## WHAT YOU HAVE TO DO
Using the records below, filter for lines that contain the string "fungus" and copy them out.

====== DATA SUPPLIED ======

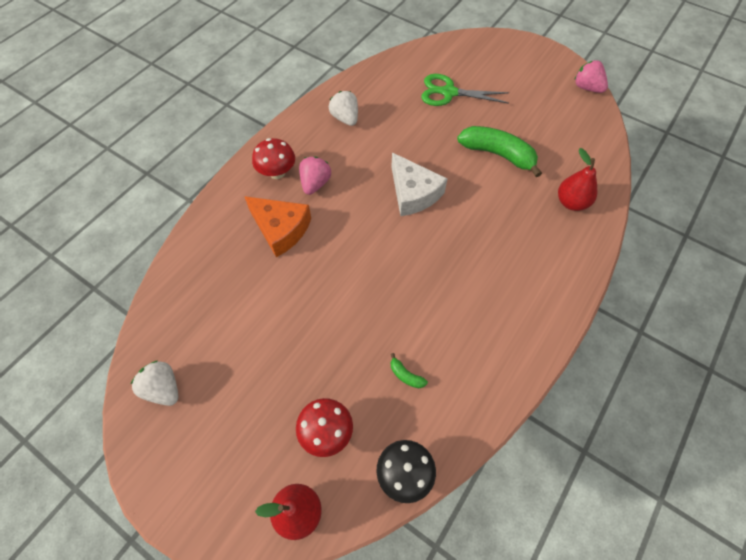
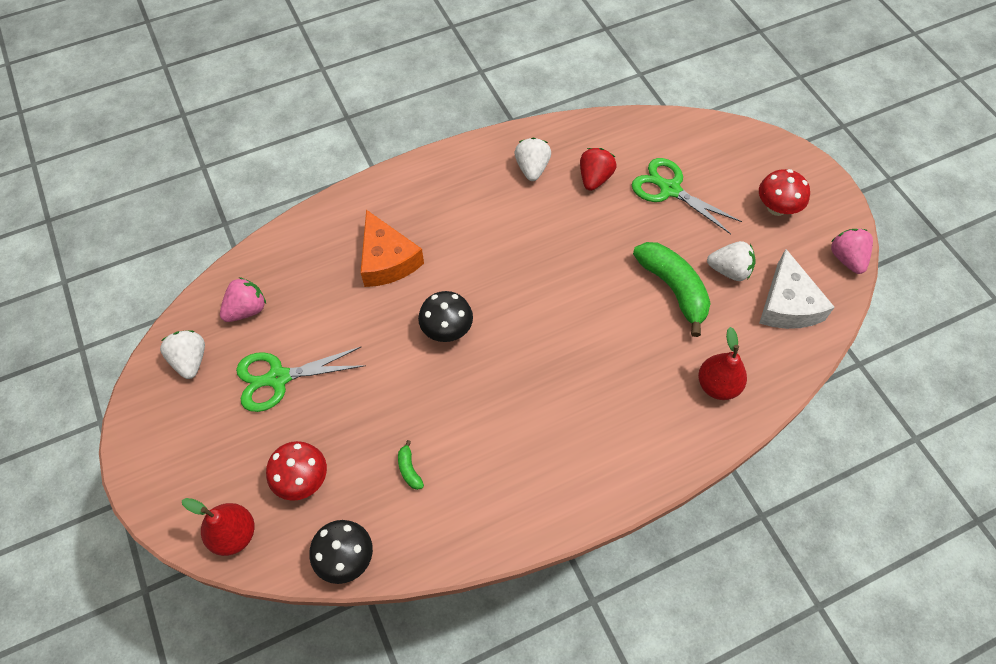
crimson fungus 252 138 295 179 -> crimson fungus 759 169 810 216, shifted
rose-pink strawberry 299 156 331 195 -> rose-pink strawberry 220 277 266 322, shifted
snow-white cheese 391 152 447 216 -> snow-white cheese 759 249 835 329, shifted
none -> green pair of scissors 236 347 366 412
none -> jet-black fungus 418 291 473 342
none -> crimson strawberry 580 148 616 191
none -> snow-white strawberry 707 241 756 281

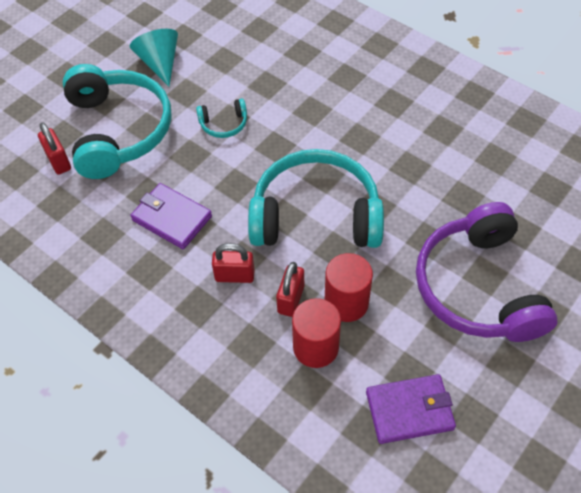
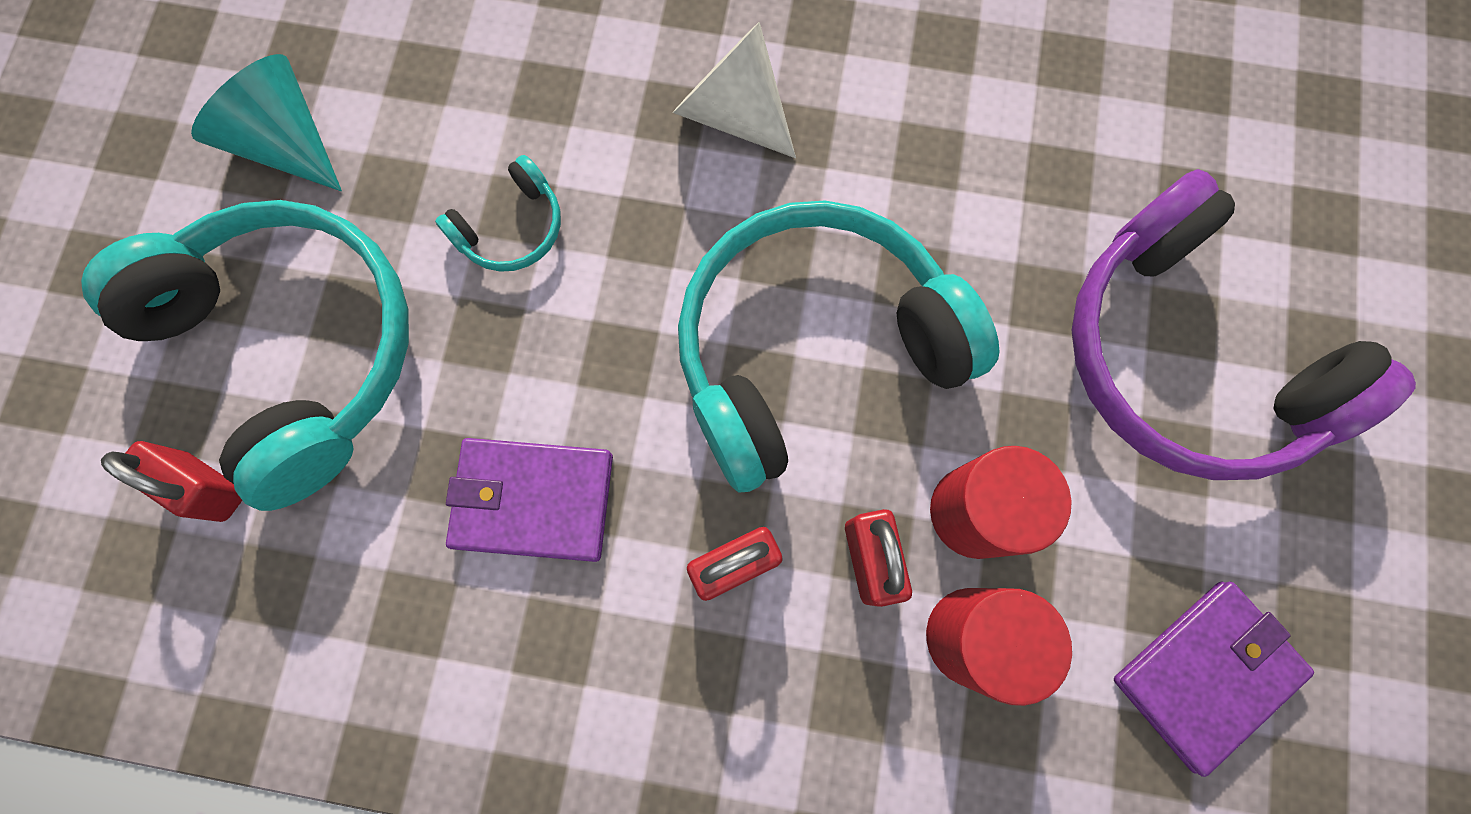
none -> snow-white cone shape 673 22 796 158

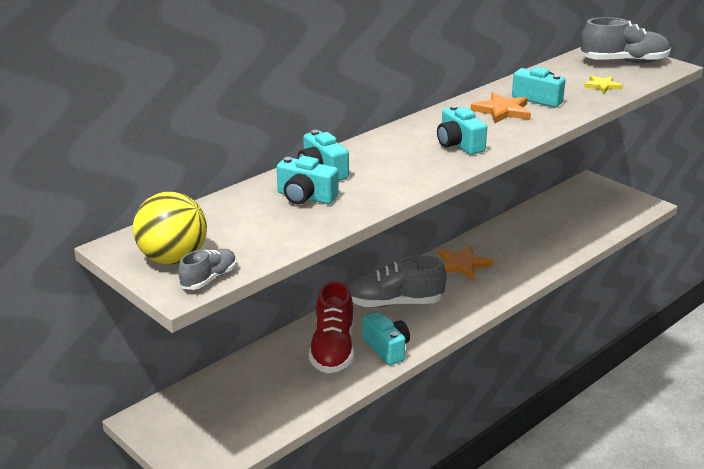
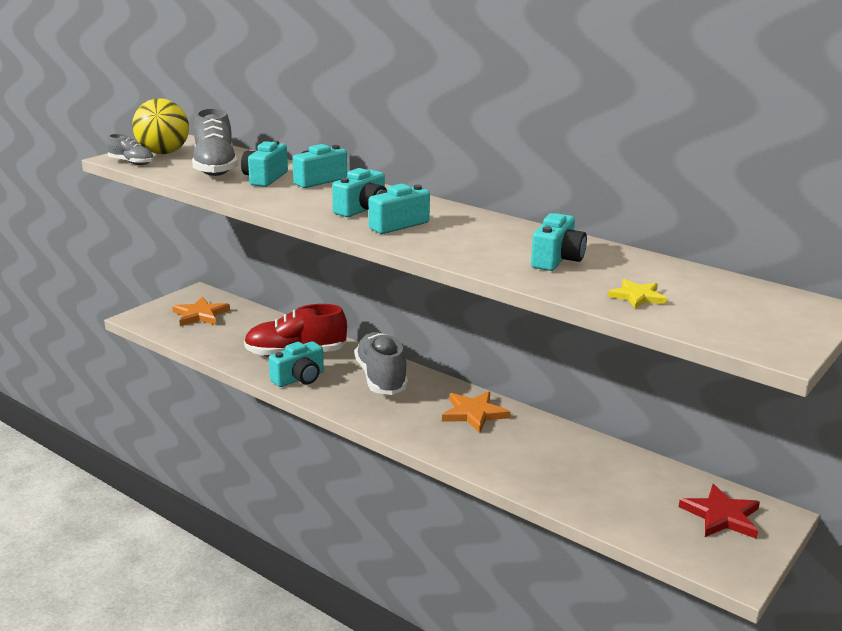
orange five-pointed star 471 92 531 123 -> orange five-pointed star 172 297 230 326, shifted
ash-grey lace-up shoe 580 17 671 63 -> ash-grey lace-up shoe 192 108 238 176, shifted
none -> aqua photo camera 332 168 387 217
none -> crimson five-pointed star 679 484 760 539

======

## TASK ANSWER
crimson fungus 252 138 295 179 -> crimson fungus 759 169 810 216, shifted
none -> jet-black fungus 418 291 473 342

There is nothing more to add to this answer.